* Records supplied
################

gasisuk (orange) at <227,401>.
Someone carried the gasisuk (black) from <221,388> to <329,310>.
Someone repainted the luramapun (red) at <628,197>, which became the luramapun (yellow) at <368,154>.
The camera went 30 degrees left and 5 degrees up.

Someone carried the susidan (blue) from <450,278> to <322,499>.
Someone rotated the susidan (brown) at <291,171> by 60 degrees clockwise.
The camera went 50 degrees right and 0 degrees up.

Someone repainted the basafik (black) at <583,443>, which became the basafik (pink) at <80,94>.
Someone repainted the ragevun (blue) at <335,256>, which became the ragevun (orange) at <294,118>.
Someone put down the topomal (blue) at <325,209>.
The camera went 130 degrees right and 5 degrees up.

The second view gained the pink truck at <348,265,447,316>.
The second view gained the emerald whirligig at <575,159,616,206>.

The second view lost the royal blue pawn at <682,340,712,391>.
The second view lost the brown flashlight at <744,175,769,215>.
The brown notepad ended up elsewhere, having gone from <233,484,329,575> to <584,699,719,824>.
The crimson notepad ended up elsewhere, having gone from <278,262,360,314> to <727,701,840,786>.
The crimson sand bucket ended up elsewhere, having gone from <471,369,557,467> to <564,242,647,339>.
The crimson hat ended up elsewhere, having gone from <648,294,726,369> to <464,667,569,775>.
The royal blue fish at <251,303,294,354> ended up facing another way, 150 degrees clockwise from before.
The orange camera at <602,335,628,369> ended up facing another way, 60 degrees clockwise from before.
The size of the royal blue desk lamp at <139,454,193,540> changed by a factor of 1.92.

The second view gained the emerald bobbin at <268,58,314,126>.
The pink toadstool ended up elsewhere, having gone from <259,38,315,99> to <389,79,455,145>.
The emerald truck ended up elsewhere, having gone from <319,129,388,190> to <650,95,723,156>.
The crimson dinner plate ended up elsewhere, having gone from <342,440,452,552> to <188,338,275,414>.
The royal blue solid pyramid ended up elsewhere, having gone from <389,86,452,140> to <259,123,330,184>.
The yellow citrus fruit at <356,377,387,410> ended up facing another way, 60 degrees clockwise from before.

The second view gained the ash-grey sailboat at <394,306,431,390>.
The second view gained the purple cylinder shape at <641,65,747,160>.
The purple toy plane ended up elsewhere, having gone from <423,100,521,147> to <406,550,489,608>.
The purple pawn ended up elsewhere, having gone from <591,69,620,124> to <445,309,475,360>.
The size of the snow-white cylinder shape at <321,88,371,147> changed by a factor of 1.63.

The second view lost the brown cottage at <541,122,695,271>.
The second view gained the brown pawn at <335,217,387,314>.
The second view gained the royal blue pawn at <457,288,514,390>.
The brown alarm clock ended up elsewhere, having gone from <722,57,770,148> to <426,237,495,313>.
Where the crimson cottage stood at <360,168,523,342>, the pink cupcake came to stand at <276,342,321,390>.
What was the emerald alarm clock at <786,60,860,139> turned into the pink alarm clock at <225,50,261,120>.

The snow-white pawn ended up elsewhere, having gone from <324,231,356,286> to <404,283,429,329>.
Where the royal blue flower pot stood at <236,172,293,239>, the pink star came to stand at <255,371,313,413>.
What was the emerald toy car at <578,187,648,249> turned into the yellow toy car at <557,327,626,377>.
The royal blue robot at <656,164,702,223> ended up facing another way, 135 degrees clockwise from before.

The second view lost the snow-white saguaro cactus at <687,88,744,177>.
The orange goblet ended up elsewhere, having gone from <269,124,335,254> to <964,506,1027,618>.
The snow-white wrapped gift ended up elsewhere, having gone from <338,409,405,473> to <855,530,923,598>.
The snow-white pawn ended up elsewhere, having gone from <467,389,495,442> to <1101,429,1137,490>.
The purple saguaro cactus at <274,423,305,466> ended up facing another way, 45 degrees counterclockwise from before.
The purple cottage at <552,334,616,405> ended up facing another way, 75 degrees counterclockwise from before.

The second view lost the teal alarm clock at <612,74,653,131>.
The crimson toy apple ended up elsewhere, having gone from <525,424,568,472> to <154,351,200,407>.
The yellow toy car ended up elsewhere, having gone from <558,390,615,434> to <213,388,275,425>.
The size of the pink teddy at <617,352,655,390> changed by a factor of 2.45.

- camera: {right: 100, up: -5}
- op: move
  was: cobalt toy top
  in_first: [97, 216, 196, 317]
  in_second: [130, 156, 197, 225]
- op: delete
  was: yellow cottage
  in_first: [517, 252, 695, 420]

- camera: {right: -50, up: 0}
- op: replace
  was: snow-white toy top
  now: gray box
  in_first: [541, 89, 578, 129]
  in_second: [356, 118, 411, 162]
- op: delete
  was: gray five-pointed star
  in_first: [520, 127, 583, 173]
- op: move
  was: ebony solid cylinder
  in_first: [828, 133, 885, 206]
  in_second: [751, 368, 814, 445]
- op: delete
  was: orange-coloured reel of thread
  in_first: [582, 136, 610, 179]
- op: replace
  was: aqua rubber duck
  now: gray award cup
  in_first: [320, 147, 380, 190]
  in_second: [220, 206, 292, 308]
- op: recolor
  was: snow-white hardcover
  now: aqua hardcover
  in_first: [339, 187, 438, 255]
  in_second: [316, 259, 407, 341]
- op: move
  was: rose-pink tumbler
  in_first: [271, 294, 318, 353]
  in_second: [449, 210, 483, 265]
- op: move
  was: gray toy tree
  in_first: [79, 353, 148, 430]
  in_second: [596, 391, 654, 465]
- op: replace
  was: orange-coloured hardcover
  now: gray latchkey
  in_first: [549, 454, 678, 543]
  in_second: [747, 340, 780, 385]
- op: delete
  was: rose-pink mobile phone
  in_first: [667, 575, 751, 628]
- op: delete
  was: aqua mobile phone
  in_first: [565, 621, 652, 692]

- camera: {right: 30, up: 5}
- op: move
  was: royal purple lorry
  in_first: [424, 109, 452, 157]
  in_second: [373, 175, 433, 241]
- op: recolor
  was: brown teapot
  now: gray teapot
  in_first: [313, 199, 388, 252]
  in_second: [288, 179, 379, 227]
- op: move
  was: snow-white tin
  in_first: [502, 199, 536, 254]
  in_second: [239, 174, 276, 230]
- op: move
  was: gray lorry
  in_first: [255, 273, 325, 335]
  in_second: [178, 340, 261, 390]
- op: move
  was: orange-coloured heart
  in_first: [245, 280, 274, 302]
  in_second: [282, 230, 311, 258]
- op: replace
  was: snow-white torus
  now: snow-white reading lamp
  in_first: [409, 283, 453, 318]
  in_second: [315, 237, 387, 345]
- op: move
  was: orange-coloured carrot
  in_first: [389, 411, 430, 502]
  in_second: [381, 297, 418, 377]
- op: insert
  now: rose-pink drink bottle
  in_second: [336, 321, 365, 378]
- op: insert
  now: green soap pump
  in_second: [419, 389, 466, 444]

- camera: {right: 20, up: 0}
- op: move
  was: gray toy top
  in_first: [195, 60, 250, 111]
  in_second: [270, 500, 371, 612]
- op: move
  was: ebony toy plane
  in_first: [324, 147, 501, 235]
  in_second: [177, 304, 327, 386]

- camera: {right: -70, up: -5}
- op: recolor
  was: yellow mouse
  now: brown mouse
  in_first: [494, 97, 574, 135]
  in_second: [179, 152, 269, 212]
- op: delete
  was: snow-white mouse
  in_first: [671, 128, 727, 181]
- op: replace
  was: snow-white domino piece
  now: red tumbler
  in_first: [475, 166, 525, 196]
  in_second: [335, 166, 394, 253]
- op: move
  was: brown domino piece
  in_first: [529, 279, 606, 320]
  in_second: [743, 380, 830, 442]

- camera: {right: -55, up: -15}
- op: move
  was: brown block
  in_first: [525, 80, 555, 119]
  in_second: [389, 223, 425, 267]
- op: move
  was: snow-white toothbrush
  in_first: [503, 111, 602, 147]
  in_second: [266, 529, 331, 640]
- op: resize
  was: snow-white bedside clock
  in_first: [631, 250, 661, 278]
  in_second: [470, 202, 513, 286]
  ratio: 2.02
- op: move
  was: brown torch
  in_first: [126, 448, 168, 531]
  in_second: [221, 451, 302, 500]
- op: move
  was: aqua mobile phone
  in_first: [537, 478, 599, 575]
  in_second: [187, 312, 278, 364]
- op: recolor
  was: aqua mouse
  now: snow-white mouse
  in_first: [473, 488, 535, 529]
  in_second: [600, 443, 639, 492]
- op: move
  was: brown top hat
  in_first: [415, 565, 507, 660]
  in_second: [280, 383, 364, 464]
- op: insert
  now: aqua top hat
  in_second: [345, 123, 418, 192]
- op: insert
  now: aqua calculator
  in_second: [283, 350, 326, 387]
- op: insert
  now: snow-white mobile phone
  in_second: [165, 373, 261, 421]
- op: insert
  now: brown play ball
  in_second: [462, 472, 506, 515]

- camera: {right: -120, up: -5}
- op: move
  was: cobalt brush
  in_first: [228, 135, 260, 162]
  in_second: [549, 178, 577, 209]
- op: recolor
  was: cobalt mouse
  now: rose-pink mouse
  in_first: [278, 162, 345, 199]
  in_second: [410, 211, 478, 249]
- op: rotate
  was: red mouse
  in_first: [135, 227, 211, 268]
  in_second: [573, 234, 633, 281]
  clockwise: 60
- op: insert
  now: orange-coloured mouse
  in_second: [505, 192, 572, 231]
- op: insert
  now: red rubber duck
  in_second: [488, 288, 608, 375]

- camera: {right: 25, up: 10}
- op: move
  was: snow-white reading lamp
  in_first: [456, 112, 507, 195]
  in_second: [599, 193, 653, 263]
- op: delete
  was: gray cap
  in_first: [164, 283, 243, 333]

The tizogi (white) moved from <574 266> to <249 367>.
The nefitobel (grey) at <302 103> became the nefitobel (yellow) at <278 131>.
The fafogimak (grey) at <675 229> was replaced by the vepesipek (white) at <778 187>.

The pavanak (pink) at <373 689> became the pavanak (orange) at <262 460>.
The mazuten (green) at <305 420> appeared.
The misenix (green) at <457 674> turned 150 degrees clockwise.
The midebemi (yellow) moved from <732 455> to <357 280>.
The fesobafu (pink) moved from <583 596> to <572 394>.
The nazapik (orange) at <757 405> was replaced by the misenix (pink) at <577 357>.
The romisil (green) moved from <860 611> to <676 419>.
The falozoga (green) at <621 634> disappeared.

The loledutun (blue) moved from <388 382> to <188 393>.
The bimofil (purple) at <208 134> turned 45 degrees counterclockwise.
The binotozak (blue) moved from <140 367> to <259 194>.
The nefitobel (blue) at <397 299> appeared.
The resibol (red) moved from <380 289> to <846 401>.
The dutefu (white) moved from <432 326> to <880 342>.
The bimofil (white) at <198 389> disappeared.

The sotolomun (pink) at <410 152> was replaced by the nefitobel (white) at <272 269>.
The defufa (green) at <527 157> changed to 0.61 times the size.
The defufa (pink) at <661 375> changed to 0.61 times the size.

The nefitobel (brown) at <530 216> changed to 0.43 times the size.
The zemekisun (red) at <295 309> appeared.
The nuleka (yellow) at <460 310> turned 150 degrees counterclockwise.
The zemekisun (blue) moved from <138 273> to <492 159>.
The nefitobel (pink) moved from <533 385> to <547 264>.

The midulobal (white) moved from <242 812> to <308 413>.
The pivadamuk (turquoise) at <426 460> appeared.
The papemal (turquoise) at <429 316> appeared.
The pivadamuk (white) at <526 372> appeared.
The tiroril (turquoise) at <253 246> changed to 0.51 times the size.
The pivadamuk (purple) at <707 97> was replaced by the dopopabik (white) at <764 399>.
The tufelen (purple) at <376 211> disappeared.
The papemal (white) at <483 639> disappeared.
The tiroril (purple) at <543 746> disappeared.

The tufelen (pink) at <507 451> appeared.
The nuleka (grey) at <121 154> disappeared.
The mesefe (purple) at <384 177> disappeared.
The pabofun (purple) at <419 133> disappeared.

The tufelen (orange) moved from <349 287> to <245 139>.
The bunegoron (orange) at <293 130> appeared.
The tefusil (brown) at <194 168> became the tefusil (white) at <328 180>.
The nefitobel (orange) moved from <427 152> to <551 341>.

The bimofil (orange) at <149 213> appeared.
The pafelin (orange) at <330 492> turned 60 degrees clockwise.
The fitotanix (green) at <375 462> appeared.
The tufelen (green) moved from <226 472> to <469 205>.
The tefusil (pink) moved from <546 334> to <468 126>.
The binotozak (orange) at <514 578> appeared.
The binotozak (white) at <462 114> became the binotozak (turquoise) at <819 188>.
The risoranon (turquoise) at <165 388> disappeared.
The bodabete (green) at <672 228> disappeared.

################

Working from the material above, restate word for word the lines between the line with "in_first: [475, 166, 525, 196]" and the line with "in_first: [631, 250, 661, 278]", both included, and only those.

  in_first: [475, 166, 525, 196]
  in_second: [335, 166, 394, 253]
- op: move
  was: brown domino piece
  in_first: [529, 279, 606, 320]
  in_second: [743, 380, 830, 442]

- camera: {right: -55, up: -15}
- op: move
  was: brown block
  in_first: [525, 80, 555, 119]
  in_second: [389, 223, 425, 267]
- op: move
  was: snow-white toothbrush
  in_first: [503, 111, 602, 147]
  in_second: [266, 529, 331, 640]
- op: resize
  was: snow-white bedside clock
  in_first: [631, 250, 661, 278]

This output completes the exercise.